→ **WHAT THE TASK ASKS**
Make an exact copy of all the entries, with the pictures left out.

→ **DATA FOR ANALYSIS**
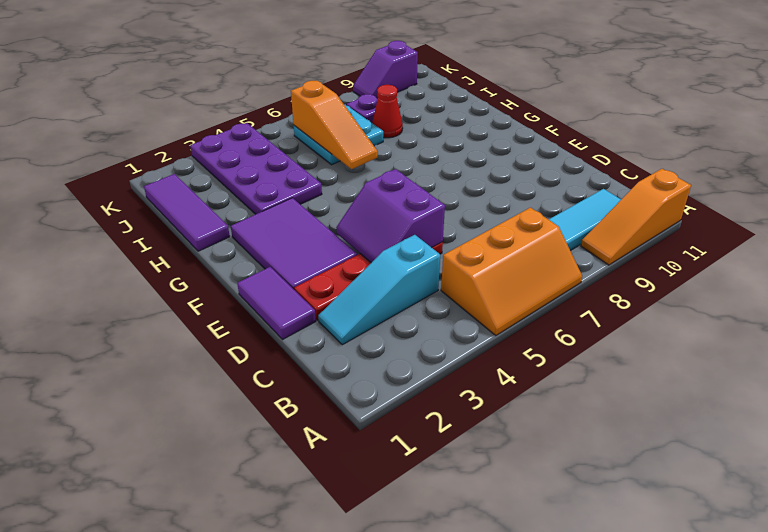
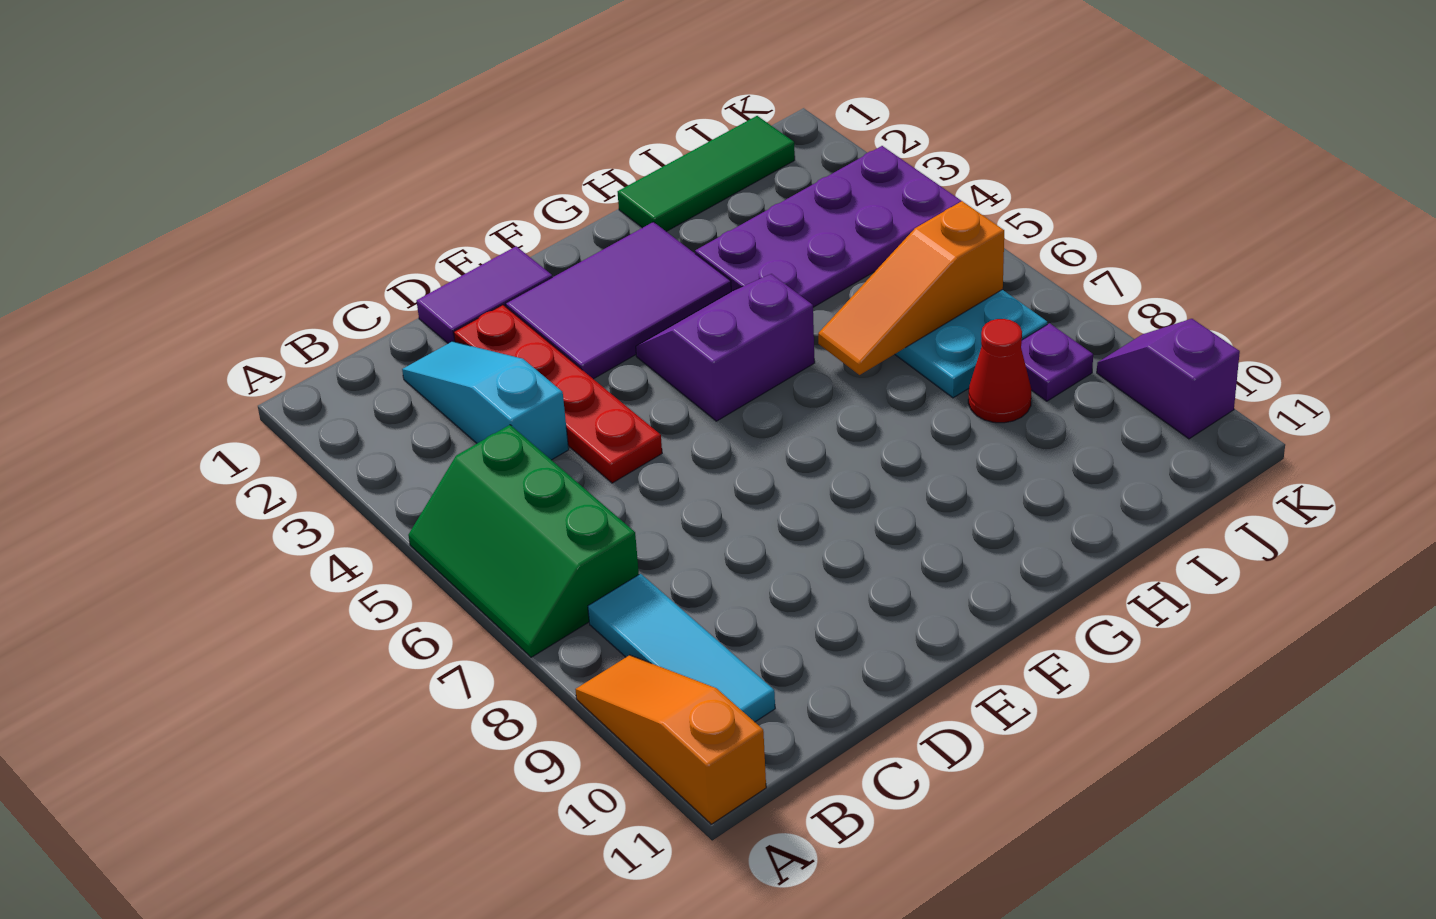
orange slope A5:B7 level 1 top B -> green slope A5:B7 level 1 top B
purple slope D4:E5 level 2 top 5 -> purple slope F4:G5 level 1 top 5
purple tile H1:J1 level 1 -> green tile H1:J1 level 1

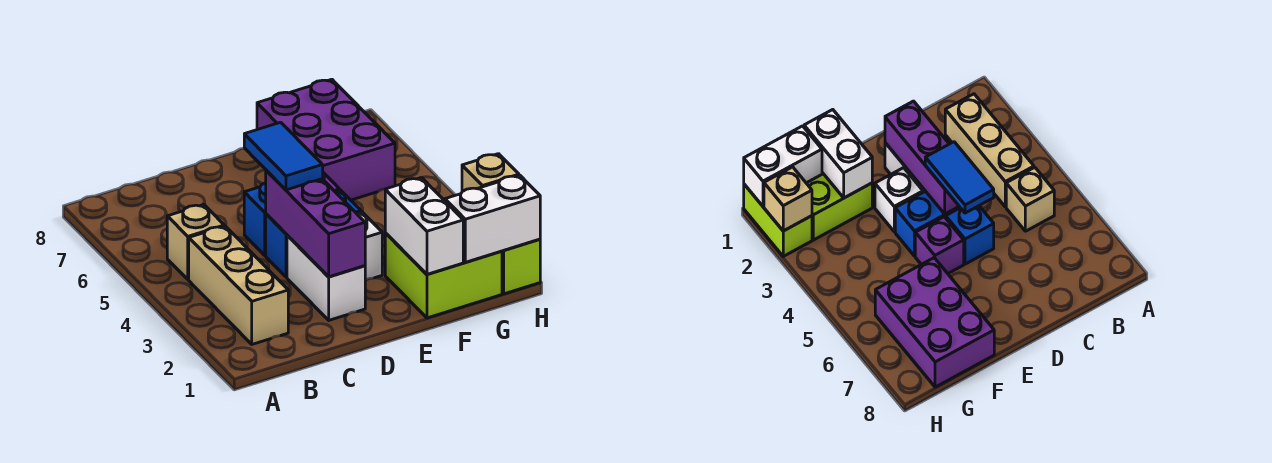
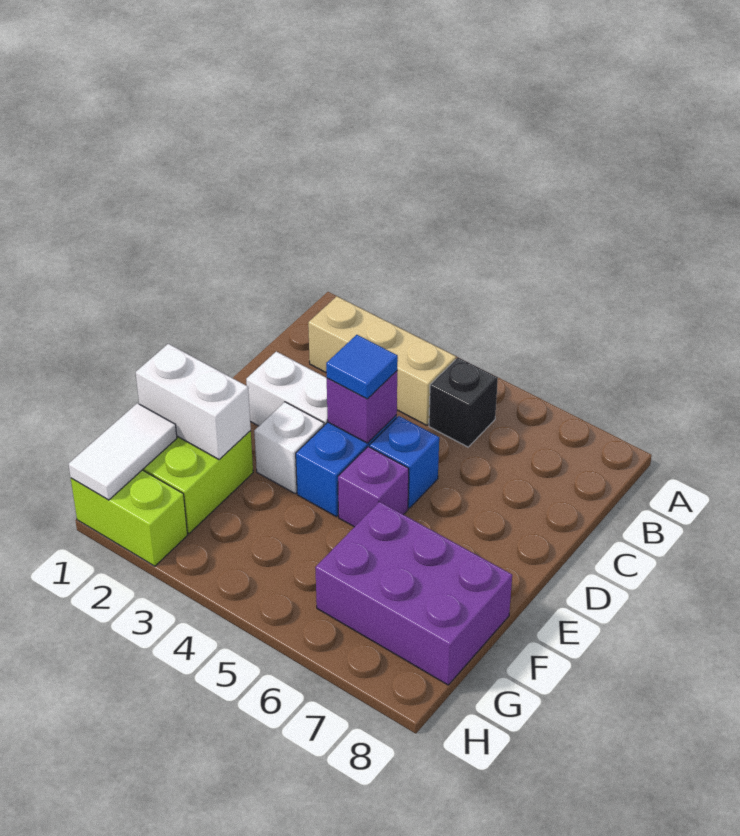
tan brick B5 level 1 -> black brick B5 level 1
purple brick D2:D4 level 2 -> purple brick D4 level 2
blue tile D4:D5 level 3 -> blue tile D4 level 3
white brick G1:H1 level 2 -> white tile G1:H1 level 2
tan brick H2 level 2 -> none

→ **TASK RESPONSE**
orange slope A5:B7 level 1 top B -> green slope A5:B7 level 1 top B
purple slope D4:E5 level 2 top 5 -> purple slope F4:G5 level 1 top 5
purple tile H1:J1 level 1 -> green tile H1:J1 level 1

tan brick B5 level 1 -> black brick B5 level 1
purple brick D2:D4 level 2 -> purple brick D4 level 2
blue tile D4:D5 level 3 -> blue tile D4 level 3
white brick G1:H1 level 2 -> white tile G1:H1 level 2
tan brick H2 level 2 -> none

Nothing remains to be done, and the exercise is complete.